ACTION ITEM: Transcribe the listing exactly, leaving out every picture.

====== SOURCE DATA ======

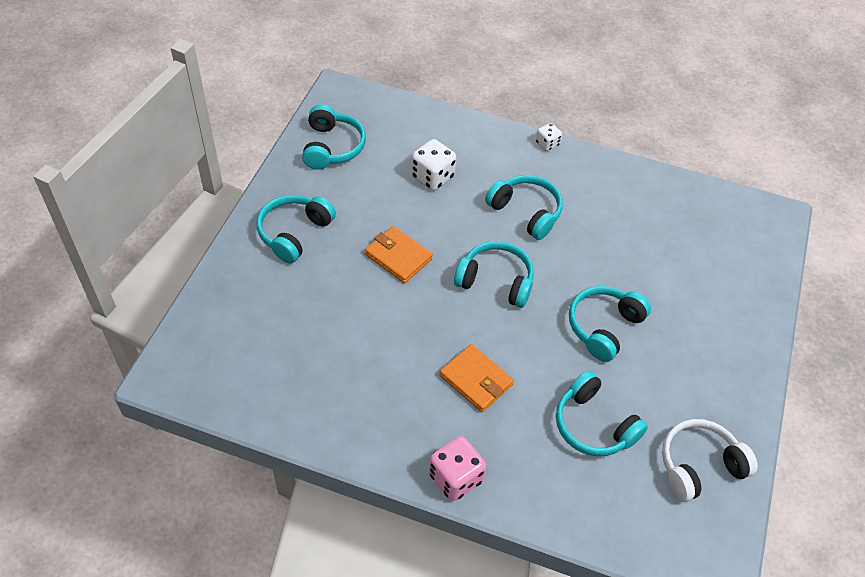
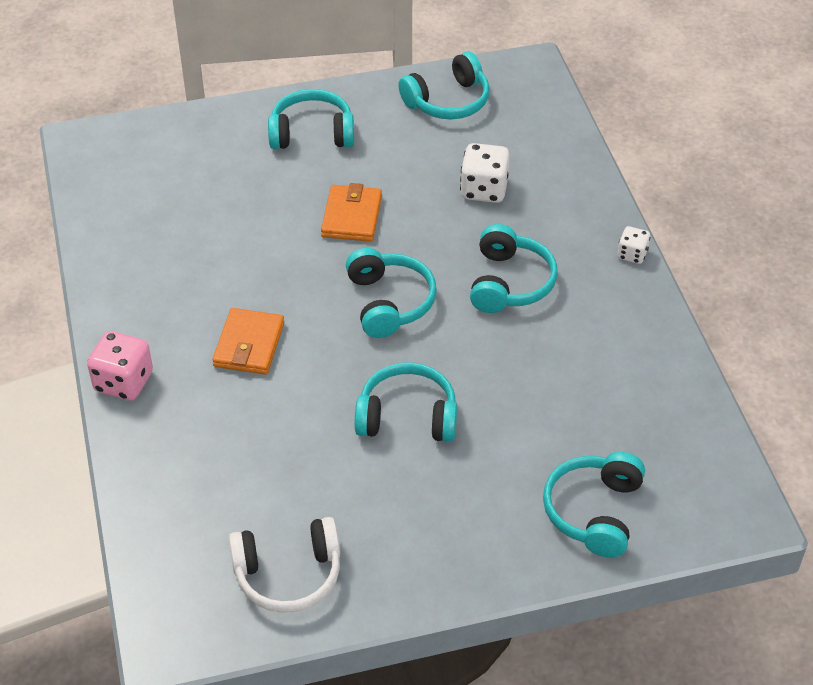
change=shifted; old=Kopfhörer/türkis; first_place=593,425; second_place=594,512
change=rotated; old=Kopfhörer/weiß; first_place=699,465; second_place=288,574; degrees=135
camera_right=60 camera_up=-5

======

ANSWER FOR THE TASK:
change=shifted; old=Kopfhörer/türkis; first_place=593,425; second_place=594,512
change=rotated; old=Kopfhörer/weiß; first_place=699,465; second_place=288,574; degrees=135
camera_right=60 camera_up=-5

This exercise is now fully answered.